DATA FOR PROCESSING:

********

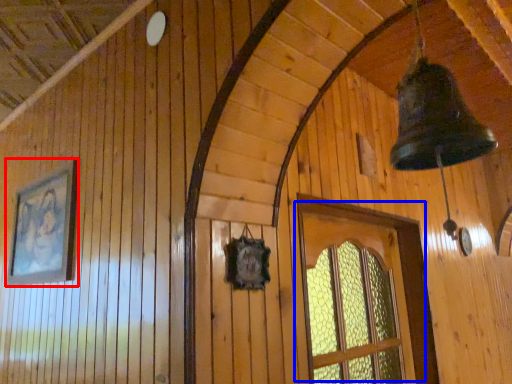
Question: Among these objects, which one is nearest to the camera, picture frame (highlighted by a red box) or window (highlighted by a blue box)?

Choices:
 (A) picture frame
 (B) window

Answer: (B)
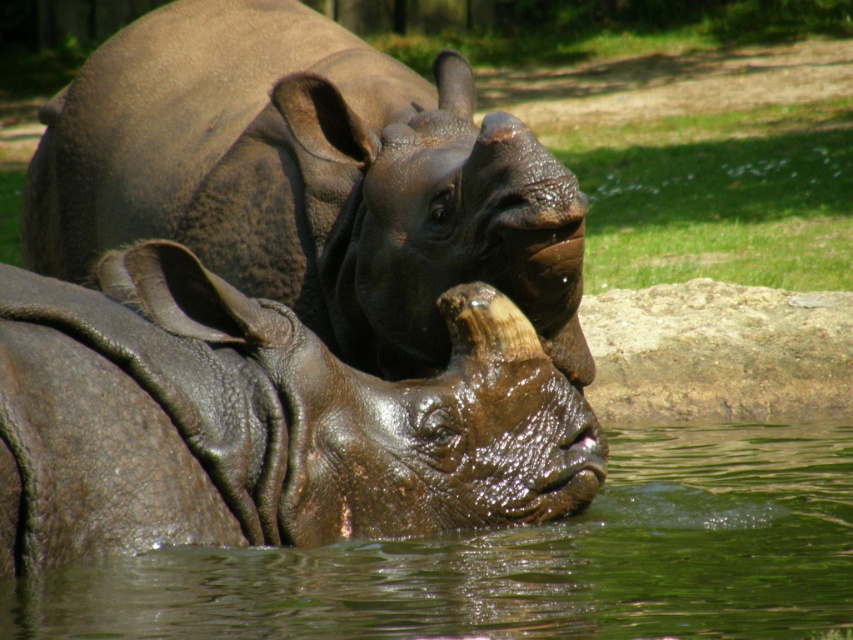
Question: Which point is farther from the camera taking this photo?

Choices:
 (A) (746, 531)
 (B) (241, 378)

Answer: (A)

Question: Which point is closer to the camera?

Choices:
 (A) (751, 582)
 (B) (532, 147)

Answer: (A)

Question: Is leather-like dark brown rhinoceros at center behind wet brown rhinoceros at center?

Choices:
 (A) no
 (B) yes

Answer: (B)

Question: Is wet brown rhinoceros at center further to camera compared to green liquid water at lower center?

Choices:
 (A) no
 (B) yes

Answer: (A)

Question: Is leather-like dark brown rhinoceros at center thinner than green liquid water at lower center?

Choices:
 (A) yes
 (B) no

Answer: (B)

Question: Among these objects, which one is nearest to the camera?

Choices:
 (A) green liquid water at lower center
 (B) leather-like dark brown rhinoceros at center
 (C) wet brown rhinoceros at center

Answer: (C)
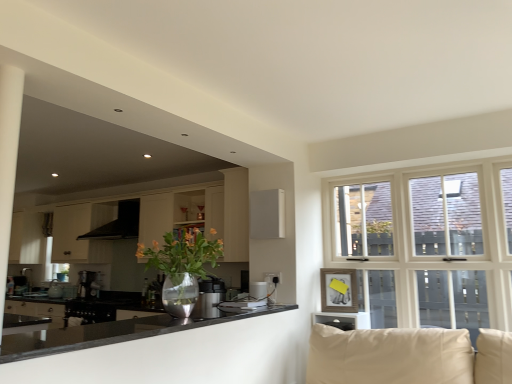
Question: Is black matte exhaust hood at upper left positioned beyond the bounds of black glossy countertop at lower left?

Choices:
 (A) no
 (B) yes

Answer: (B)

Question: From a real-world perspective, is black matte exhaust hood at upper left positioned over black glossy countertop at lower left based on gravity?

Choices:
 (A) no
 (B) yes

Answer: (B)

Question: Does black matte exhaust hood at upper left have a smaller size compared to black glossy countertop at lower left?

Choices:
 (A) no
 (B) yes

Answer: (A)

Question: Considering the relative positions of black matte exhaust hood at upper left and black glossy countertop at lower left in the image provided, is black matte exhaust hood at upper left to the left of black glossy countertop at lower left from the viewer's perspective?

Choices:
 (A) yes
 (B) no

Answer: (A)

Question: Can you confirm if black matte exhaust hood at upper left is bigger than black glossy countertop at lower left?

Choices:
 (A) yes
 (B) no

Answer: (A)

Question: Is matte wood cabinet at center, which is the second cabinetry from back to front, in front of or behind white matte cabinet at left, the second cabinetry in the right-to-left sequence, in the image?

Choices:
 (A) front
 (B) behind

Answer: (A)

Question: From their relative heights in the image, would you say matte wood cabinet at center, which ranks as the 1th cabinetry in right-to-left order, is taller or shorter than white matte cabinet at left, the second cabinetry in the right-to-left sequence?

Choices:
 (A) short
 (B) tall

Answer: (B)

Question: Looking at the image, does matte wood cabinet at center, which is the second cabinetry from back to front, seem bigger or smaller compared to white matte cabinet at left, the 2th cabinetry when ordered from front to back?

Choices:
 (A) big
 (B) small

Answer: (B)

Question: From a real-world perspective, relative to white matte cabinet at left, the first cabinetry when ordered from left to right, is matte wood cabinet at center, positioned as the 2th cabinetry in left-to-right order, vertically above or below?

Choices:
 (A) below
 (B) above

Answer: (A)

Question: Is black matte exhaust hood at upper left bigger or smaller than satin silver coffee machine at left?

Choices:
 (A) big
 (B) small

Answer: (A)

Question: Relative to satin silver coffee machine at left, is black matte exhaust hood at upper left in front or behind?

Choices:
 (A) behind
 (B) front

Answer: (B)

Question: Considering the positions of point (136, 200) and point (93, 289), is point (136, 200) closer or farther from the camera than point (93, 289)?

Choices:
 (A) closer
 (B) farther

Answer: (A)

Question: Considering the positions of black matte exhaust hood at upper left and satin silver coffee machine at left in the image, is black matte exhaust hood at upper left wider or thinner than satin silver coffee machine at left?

********

EXERCISE DESCRIPTION: Copy the listing from its first line through the line containing "Answer: (C)", replacing "rhinoceros" with "hippopotamus" and changing nothing else. Leave the pictures out.

WRITTEN RESPONSE:
Question: Among these objects, which one is nearest to the camera, picture frame (highlighted by a red box) or window (highlighted by a blue box)?

Choices:
 (A) picture frame
 (B) window

Answer: (B)
Question: Which point is farther from the camera taking this photo?

Choices:
 (A) (746, 531)
 (B) (241, 378)

Answer: (A)

Question: Which point is closer to the camera?

Choices:
 (A) (751, 582)
 (B) (532, 147)

Answer: (A)

Question: Is leather-like dark brown hippopotamus at center behind wet brown hippopotamus at center?

Choices:
 (A) no
 (B) yes

Answer: (B)

Question: Is wet brown hippopotamus at center further to camera compared to green liquid water at lower center?

Choices:
 (A) no
 (B) yes

Answer: (A)

Question: Is leather-like dark brown hippopotamus at center thinner than green liquid water at lower center?

Choices:
 (A) yes
 (B) no

Answer: (B)

Question: Among these objects, which one is nearest to the camera?

Choices:
 (A) green liquid water at lower center
 (B) leather-like dark brown hippopotamus at center
 (C) wet brown hippopotamus at center

Answer: (C)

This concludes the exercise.